WHAT THE TASK REQUIRES: Type out the records that follow, exactly as given.

DATA TO EXAMINE:
= Beginning of Section =

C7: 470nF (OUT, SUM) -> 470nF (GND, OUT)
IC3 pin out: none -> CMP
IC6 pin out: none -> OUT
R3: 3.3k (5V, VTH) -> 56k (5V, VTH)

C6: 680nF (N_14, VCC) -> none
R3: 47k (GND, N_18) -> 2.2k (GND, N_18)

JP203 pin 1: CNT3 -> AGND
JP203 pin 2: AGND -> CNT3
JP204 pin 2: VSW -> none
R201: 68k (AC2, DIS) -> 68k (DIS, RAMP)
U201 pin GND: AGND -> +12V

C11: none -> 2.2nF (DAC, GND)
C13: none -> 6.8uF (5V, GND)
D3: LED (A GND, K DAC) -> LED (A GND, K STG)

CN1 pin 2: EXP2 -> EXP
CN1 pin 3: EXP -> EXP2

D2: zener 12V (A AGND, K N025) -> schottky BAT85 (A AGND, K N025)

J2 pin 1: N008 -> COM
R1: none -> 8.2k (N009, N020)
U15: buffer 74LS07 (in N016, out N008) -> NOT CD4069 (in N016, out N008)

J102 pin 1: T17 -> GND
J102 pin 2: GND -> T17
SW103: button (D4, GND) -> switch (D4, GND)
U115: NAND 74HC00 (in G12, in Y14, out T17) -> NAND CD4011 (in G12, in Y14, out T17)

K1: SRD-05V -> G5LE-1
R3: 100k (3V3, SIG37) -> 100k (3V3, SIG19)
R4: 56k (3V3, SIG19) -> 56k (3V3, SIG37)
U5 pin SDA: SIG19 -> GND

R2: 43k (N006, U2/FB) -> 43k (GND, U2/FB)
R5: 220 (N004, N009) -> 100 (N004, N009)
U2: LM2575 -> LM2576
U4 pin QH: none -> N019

= End of Section =

SOLUTION TO THIS PROBLEM:
C7: 470nF (OUT, SUM) -> 470nF (GND, OUT)
IC3 pin out: none -> CMP
IC6 pin out: none -> OUT
R3: 3.3k (5V, VTH) -> 56k (5V, VTH)

C6: 680nF (N_14, VCC) -> none
R3: 47k (GND, N_18) -> 2.2k (GND, N_18)

JP203 pin 1: CNT3 -> AGND
JP203 pin 2: AGND -> CNT3
JP204 pin 2: VSW -> none
R201: 68k (AC2, DIS) -> 68k (DIS, RAMP)
U201 pin GND: AGND -> +12V

C11: none -> 2.2nF (DAC, GND)
C13: none -> 6.8uF (5V, GND)
D3: LED (A GND, K DAC) -> LED (A GND, K STG)

CN1 pin 2: EXP2 -> EXP
CN1 pin 3: EXP -> EXP2

D2: zener 12V (A AGND, K N025) -> schottky BAT85 (A AGND, K N025)

J2 pin 1: N008 -> COM
R1: none -> 8.2k (N009, N020)
U15: buffer 74LS07 (in N016, out N008) -> NOT CD4069 (in N016, out N008)

J102 pin 1: T17 -> GND
J102 pin 2: GND -> T17
SW103: button (D4, GND) -> switch (D4, GND)
U115: NAND 74HC00 (in G12, in Y14, out T17) -> NAND CD4011 (in G12, in Y14, out T17)

K1: SRD-05V -> G5LE-1
R3: 100k (3V3, SIG37) -> 100k (3V3, SIG19)
R4: 56k (3V3, SIG19) -> 56k (3V3, SIG37)
U5 pin SDA: SIG19 -> GND

R2: 43k (N006, U2/FB) -> 43k (GND, U2/FB)
R5: 220 (N004, N009) -> 100 (N004, N009)
U2: LM2575 -> LM2576
U4 pin QH: none -> N019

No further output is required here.